§ **Directions**: Whenever the word "drum" turns up in a line of the data below, copy that line.

%%

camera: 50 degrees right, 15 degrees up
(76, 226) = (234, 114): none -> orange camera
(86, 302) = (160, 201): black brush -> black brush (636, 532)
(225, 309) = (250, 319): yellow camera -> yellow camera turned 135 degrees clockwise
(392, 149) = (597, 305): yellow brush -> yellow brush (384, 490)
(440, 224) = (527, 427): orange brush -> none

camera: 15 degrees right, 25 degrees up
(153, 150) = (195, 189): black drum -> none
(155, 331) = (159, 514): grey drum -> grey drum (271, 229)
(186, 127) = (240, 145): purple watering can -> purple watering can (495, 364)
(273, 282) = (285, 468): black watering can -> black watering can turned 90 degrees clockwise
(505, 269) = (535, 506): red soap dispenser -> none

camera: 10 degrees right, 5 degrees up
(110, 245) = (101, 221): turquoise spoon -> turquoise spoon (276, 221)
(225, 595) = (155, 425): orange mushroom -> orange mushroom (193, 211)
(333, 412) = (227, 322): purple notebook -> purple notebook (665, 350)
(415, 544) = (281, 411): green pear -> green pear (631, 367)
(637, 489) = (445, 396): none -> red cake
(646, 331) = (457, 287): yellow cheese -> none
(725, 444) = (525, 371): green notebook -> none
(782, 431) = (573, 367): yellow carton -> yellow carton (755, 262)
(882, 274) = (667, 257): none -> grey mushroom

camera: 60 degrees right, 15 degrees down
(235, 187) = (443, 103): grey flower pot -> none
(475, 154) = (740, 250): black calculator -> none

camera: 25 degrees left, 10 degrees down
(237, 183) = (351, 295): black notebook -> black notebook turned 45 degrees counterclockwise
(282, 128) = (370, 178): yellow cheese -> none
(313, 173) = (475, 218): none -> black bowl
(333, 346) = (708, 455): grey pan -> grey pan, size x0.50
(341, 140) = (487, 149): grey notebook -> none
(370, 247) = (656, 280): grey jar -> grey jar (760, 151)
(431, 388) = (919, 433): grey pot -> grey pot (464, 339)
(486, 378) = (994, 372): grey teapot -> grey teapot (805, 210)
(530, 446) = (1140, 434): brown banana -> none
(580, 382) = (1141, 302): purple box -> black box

%%

§ **Response**:
(153, 150) = (195, 189): black drum -> none
(155, 331) = (159, 514): grey drum -> grey drum (271, 229)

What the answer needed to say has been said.